■ Work order
Without any of its pictures, the listing below should be output exactly.

■ Record excerpts

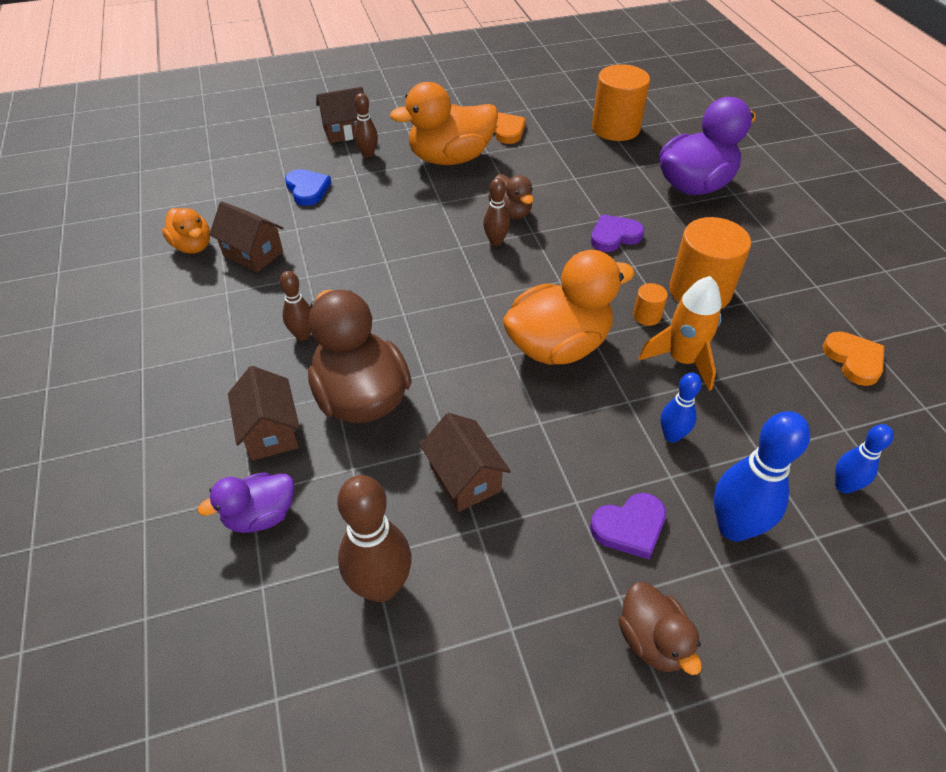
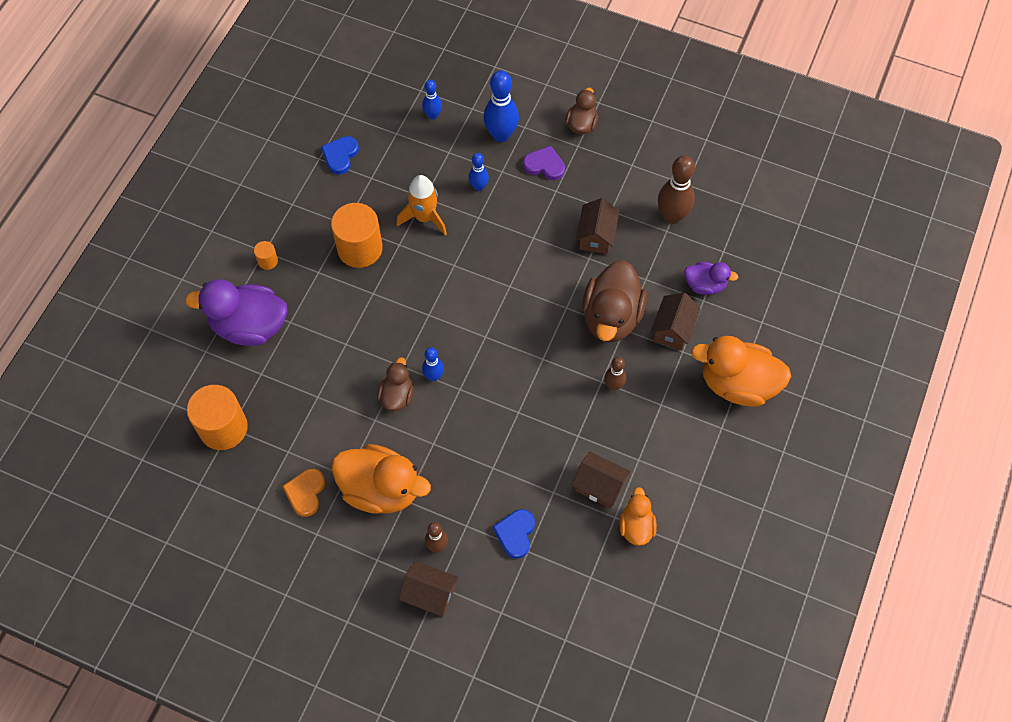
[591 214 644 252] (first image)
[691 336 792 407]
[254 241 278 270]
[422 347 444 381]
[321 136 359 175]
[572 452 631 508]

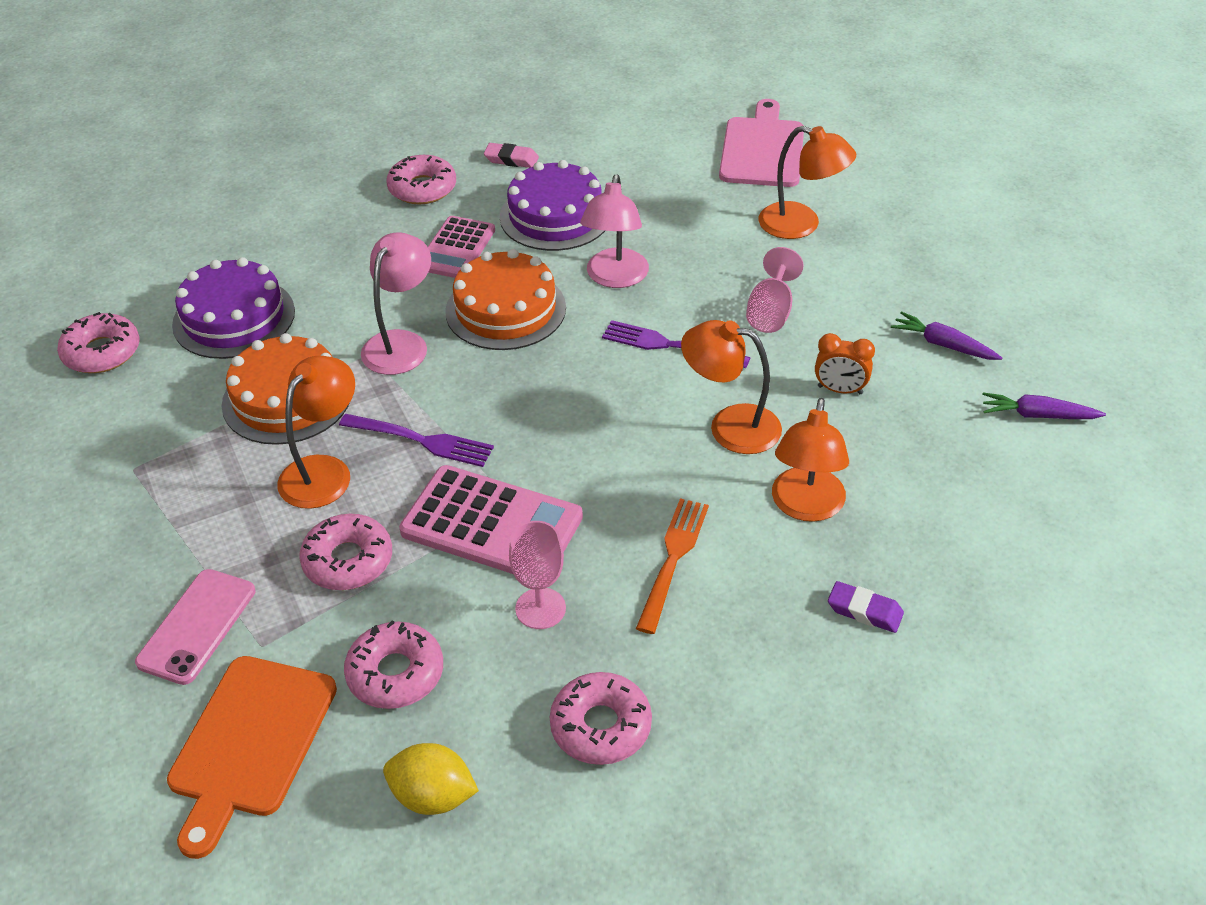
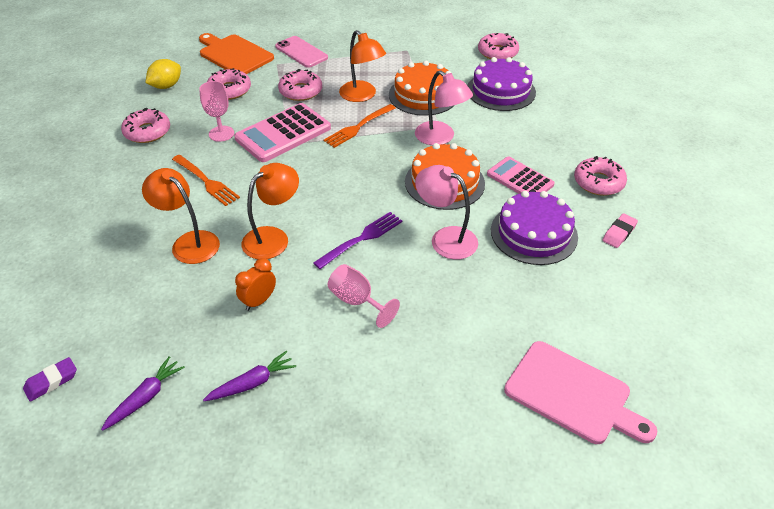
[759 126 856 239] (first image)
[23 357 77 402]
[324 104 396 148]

■ Reply
[591 214 644 252] (first image)
[691 336 792 407]
[254 241 278 270]
[422 347 444 381]
[321 136 359 175]
[572 452 631 508]

[759 126 856 239] (first image)
[23 357 77 402]
[324 104 396 148]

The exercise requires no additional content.